- What needs to be done
Every record that follows should be written out again without any change.

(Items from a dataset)
- - -

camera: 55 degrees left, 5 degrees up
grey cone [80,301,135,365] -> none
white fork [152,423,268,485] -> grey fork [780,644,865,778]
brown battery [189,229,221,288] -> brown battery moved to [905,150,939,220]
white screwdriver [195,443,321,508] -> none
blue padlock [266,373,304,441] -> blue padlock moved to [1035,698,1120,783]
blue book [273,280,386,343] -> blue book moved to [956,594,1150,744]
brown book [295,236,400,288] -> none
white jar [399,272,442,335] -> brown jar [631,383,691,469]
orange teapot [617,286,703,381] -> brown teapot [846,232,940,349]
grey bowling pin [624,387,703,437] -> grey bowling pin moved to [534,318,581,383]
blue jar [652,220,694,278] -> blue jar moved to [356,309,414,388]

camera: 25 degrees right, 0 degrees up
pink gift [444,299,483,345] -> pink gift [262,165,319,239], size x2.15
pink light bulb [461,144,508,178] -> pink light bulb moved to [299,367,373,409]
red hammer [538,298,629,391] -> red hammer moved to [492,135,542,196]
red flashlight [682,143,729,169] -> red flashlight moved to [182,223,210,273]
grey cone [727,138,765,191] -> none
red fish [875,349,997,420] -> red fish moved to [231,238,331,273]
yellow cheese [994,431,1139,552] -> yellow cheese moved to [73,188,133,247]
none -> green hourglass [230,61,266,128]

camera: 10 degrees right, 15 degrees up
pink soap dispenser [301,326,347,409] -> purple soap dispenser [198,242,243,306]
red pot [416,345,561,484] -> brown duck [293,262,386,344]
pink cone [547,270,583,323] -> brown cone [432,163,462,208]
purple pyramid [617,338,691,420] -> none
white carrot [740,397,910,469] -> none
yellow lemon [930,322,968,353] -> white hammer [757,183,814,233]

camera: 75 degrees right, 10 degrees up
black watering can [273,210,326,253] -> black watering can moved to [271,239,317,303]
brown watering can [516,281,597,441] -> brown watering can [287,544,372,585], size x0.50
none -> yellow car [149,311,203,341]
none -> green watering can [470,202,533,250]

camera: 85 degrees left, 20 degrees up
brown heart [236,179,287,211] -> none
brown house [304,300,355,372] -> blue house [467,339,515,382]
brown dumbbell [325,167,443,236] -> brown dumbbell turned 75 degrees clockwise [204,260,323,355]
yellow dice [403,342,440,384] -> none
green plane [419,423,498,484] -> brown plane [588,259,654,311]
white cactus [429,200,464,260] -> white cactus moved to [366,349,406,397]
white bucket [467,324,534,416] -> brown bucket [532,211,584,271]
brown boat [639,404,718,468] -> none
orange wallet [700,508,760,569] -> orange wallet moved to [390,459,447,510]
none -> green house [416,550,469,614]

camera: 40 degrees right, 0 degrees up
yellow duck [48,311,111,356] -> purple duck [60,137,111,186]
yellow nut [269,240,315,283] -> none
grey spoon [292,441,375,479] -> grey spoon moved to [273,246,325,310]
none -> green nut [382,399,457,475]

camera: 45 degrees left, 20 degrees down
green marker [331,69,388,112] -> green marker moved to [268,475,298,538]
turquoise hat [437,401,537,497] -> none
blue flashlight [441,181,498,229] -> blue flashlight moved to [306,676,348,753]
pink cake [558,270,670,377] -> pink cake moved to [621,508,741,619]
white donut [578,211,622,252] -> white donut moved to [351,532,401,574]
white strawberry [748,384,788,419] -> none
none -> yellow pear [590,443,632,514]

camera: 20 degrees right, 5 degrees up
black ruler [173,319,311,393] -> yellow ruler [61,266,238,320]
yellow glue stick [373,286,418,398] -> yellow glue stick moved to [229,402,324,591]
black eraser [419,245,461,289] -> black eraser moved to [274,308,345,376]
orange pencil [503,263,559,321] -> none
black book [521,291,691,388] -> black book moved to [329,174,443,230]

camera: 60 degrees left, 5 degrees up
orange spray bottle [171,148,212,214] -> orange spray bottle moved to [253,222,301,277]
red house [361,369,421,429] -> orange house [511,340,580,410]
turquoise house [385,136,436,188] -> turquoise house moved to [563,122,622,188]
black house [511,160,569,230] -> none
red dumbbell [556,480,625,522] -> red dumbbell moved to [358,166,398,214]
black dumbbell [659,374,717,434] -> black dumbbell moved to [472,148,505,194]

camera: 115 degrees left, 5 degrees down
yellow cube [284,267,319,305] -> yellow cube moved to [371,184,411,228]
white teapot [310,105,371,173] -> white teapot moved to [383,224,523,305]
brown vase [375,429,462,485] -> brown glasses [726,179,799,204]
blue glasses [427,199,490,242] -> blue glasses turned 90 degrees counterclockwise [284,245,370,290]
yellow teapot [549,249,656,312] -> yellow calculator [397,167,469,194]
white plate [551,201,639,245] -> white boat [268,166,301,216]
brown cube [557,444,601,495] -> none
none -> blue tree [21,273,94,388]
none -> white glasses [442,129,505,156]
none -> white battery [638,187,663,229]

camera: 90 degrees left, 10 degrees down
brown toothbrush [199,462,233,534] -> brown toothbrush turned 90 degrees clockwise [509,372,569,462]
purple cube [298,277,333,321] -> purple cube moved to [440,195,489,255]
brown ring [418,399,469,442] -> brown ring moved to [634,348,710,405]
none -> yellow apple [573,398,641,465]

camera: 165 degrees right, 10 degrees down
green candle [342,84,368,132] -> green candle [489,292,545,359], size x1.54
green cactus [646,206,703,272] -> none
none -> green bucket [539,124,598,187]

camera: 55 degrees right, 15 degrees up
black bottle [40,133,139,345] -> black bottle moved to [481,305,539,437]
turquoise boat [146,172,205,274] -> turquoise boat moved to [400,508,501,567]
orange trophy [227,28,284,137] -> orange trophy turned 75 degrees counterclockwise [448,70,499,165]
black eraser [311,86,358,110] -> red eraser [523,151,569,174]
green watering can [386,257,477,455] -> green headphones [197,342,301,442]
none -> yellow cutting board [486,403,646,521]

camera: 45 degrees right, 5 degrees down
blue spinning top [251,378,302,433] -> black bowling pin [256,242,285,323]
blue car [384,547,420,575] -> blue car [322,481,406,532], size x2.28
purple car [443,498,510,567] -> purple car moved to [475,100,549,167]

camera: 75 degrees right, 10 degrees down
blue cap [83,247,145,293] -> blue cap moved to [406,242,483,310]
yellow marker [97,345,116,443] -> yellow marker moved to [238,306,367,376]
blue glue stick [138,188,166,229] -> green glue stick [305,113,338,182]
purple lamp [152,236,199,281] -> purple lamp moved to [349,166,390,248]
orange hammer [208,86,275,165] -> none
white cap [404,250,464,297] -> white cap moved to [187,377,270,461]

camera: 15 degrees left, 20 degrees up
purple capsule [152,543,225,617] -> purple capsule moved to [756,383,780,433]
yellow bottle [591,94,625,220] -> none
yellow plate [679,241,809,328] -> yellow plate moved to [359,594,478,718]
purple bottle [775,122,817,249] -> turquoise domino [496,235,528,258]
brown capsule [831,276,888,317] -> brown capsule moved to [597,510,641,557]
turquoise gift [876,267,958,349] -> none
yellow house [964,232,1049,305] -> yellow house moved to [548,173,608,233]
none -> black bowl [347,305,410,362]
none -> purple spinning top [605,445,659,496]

- - -

- Response to this exercise
camera: 55 degrees left, 5 degrees up
grey cone [80,301,135,365] -> none
white fork [152,423,268,485] -> grey fork [780,644,865,778]
brown battery [189,229,221,288] -> brown battery moved to [905,150,939,220]
white screwdriver [195,443,321,508] -> none
blue padlock [266,373,304,441] -> blue padlock moved to [1035,698,1120,783]
blue book [273,280,386,343] -> blue book moved to [956,594,1150,744]
brown book [295,236,400,288] -> none
white jar [399,272,442,335] -> brown jar [631,383,691,469]
orange teapot [617,286,703,381] -> brown teapot [846,232,940,349]
grey bowling pin [624,387,703,437] -> grey bowling pin moved to [534,318,581,383]
blue jar [652,220,694,278] -> blue jar moved to [356,309,414,388]

camera: 25 degrees right, 0 degrees up
pink gift [444,299,483,345] -> pink gift [262,165,319,239], size x2.15
pink light bulb [461,144,508,178] -> pink light bulb moved to [299,367,373,409]
red hammer [538,298,629,391] -> red hammer moved to [492,135,542,196]
red flashlight [682,143,729,169] -> red flashlight moved to [182,223,210,273]
grey cone [727,138,765,191] -> none
red fish [875,349,997,420] -> red fish moved to [231,238,331,273]
yellow cheese [994,431,1139,552] -> yellow cheese moved to [73,188,133,247]
none -> green hourglass [230,61,266,128]

camera: 10 degrees right, 15 degrees up
pink soap dispenser [301,326,347,409] -> purple soap dispenser [198,242,243,306]
red pot [416,345,561,484] -> brown duck [293,262,386,344]
pink cone [547,270,583,323] -> brown cone [432,163,462,208]
purple pyramid [617,338,691,420] -> none
white carrot [740,397,910,469] -> none
yellow lemon [930,322,968,353] -> white hammer [757,183,814,233]

camera: 75 degrees right, 10 degrees up
black watering can [273,210,326,253] -> black watering can moved to [271,239,317,303]
brown watering can [516,281,597,441] -> brown watering can [287,544,372,585], size x0.50
none -> yellow car [149,311,203,341]
none -> green watering can [470,202,533,250]

camera: 85 degrees left, 20 degrees up
brown heart [236,179,287,211] -> none
brown house [304,300,355,372] -> blue house [467,339,515,382]
brown dumbbell [325,167,443,236] -> brown dumbbell turned 75 degrees clockwise [204,260,323,355]
yellow dice [403,342,440,384] -> none
green plane [419,423,498,484] -> brown plane [588,259,654,311]
white cactus [429,200,464,260] -> white cactus moved to [366,349,406,397]
white bucket [467,324,534,416] -> brown bucket [532,211,584,271]
brown boat [639,404,718,468] -> none
orange wallet [700,508,760,569] -> orange wallet moved to [390,459,447,510]
none -> green house [416,550,469,614]

camera: 40 degrees right, 0 degrees up
yellow duck [48,311,111,356] -> purple duck [60,137,111,186]
yellow nut [269,240,315,283] -> none
grey spoon [292,441,375,479] -> grey spoon moved to [273,246,325,310]
none -> green nut [382,399,457,475]

camera: 45 degrees left, 20 degrees down
green marker [331,69,388,112] -> green marker moved to [268,475,298,538]
turquoise hat [437,401,537,497] -> none
blue flashlight [441,181,498,229] -> blue flashlight moved to [306,676,348,753]
pink cake [558,270,670,377] -> pink cake moved to [621,508,741,619]
white donut [578,211,622,252] -> white donut moved to [351,532,401,574]
white strawberry [748,384,788,419] -> none
none -> yellow pear [590,443,632,514]

camera: 20 degrees right, 5 degrees up
black ruler [173,319,311,393] -> yellow ruler [61,266,238,320]
yellow glue stick [373,286,418,398] -> yellow glue stick moved to [229,402,324,591]
black eraser [419,245,461,289] -> black eraser moved to [274,308,345,376]
orange pencil [503,263,559,321] -> none
black book [521,291,691,388] -> black book moved to [329,174,443,230]

camera: 60 degrees left, 5 degrees up
orange spray bottle [171,148,212,214] -> orange spray bottle moved to [253,222,301,277]
red house [361,369,421,429] -> orange house [511,340,580,410]
turquoise house [385,136,436,188] -> turquoise house moved to [563,122,622,188]
black house [511,160,569,230] -> none
red dumbbell [556,480,625,522] -> red dumbbell moved to [358,166,398,214]
black dumbbell [659,374,717,434] -> black dumbbell moved to [472,148,505,194]

camera: 115 degrees left, 5 degrees down
yellow cube [284,267,319,305] -> yellow cube moved to [371,184,411,228]
white teapot [310,105,371,173] -> white teapot moved to [383,224,523,305]
brown vase [375,429,462,485] -> brown glasses [726,179,799,204]
blue glasses [427,199,490,242] -> blue glasses turned 90 degrees counterclockwise [284,245,370,290]
yellow teapot [549,249,656,312] -> yellow calculator [397,167,469,194]
white plate [551,201,639,245] -> white boat [268,166,301,216]
brown cube [557,444,601,495] -> none
none -> blue tree [21,273,94,388]
none -> white glasses [442,129,505,156]
none -> white battery [638,187,663,229]

camera: 90 degrees left, 10 degrees down
brown toothbrush [199,462,233,534] -> brown toothbrush turned 90 degrees clockwise [509,372,569,462]
purple cube [298,277,333,321] -> purple cube moved to [440,195,489,255]
brown ring [418,399,469,442] -> brown ring moved to [634,348,710,405]
none -> yellow apple [573,398,641,465]

camera: 165 degrees right, 10 degrees down
green candle [342,84,368,132] -> green candle [489,292,545,359], size x1.54
green cactus [646,206,703,272] -> none
none -> green bucket [539,124,598,187]

camera: 55 degrees right, 15 degrees up
black bottle [40,133,139,345] -> black bottle moved to [481,305,539,437]
turquoise boat [146,172,205,274] -> turquoise boat moved to [400,508,501,567]
orange trophy [227,28,284,137] -> orange trophy turned 75 degrees counterclockwise [448,70,499,165]
black eraser [311,86,358,110] -> red eraser [523,151,569,174]
green watering can [386,257,477,455] -> green headphones [197,342,301,442]
none -> yellow cutting board [486,403,646,521]

camera: 45 degrees right, 5 degrees down
blue spinning top [251,378,302,433] -> black bowling pin [256,242,285,323]
blue car [384,547,420,575] -> blue car [322,481,406,532], size x2.28
purple car [443,498,510,567] -> purple car moved to [475,100,549,167]

camera: 75 degrees right, 10 degrees down
blue cap [83,247,145,293] -> blue cap moved to [406,242,483,310]
yellow marker [97,345,116,443] -> yellow marker moved to [238,306,367,376]
blue glue stick [138,188,166,229] -> green glue stick [305,113,338,182]
purple lamp [152,236,199,281] -> purple lamp moved to [349,166,390,248]
orange hammer [208,86,275,165] -> none
white cap [404,250,464,297] -> white cap moved to [187,377,270,461]

camera: 15 degrees left, 20 degrees up
purple capsule [152,543,225,617] -> purple capsule moved to [756,383,780,433]
yellow bottle [591,94,625,220] -> none
yellow plate [679,241,809,328] -> yellow plate moved to [359,594,478,718]
purple bottle [775,122,817,249] -> turquoise domino [496,235,528,258]
brown capsule [831,276,888,317] -> brown capsule moved to [597,510,641,557]
turquoise gift [876,267,958,349] -> none
yellow house [964,232,1049,305] -> yellow house moved to [548,173,608,233]
none -> black bowl [347,305,410,362]
none -> purple spinning top [605,445,659,496]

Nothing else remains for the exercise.